▶ **Source material**
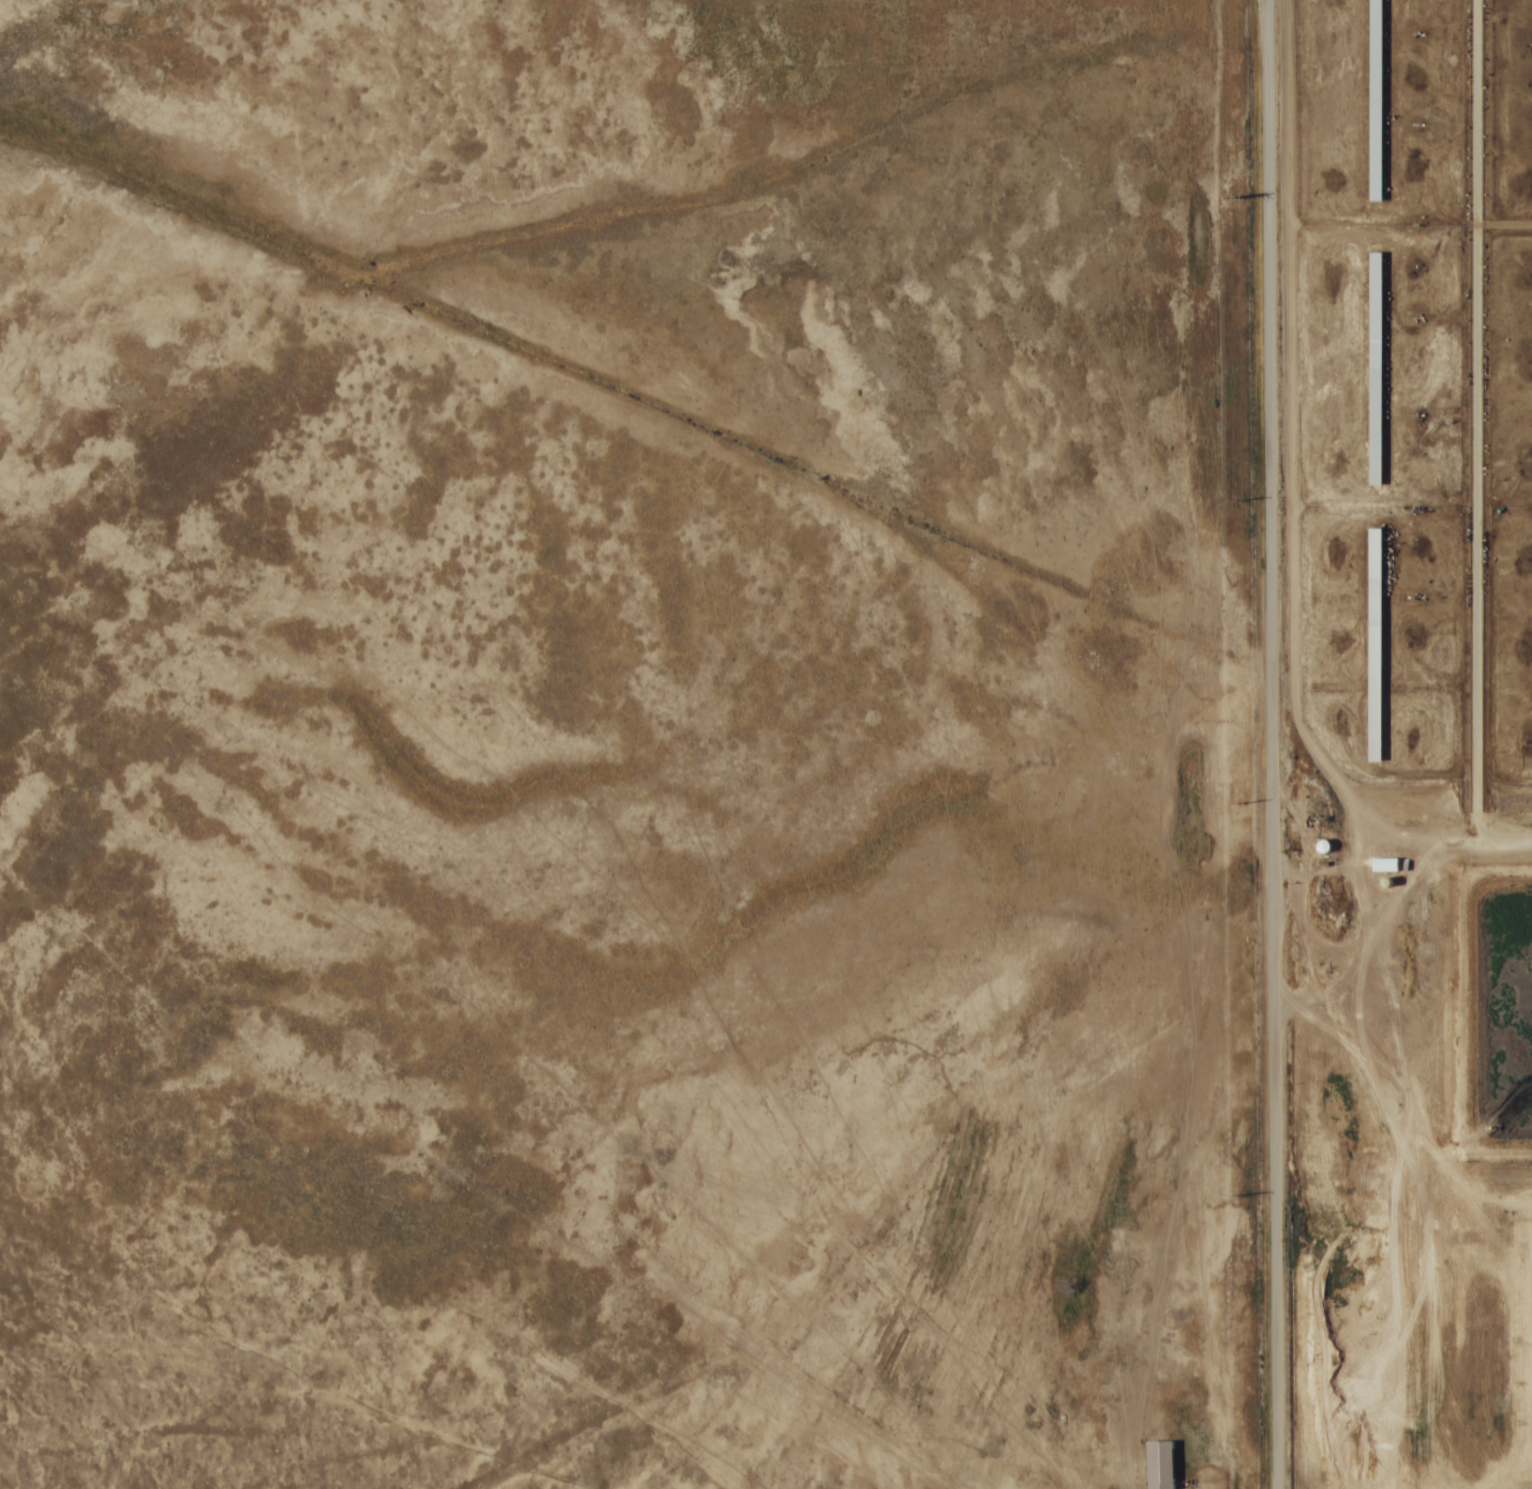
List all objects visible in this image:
building: (1374, 99)
power tower: (1236, 189)
building: (1374, 366)
power tower: (1239, 498)
building: (1374, 643)
road: (1269, 744)
building: (1414, 796)
power tower: (1240, 801)
building: (1384, 863)
power tower: (1241, 1193)
building: (1159, 1463)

▶ **Instructions for the task**
Copy all the material exactly; omit images.

▶ **Solution for this task**
List all objects visible in this image:
building: (1374, 99)
power tower: (1236, 189)
building: (1374, 366)
power tower: (1239, 498)
building: (1374, 643)
road: (1269, 744)
building: (1414, 796)
power tower: (1240, 801)
building: (1384, 863)
power tower: (1241, 1193)
building: (1159, 1463)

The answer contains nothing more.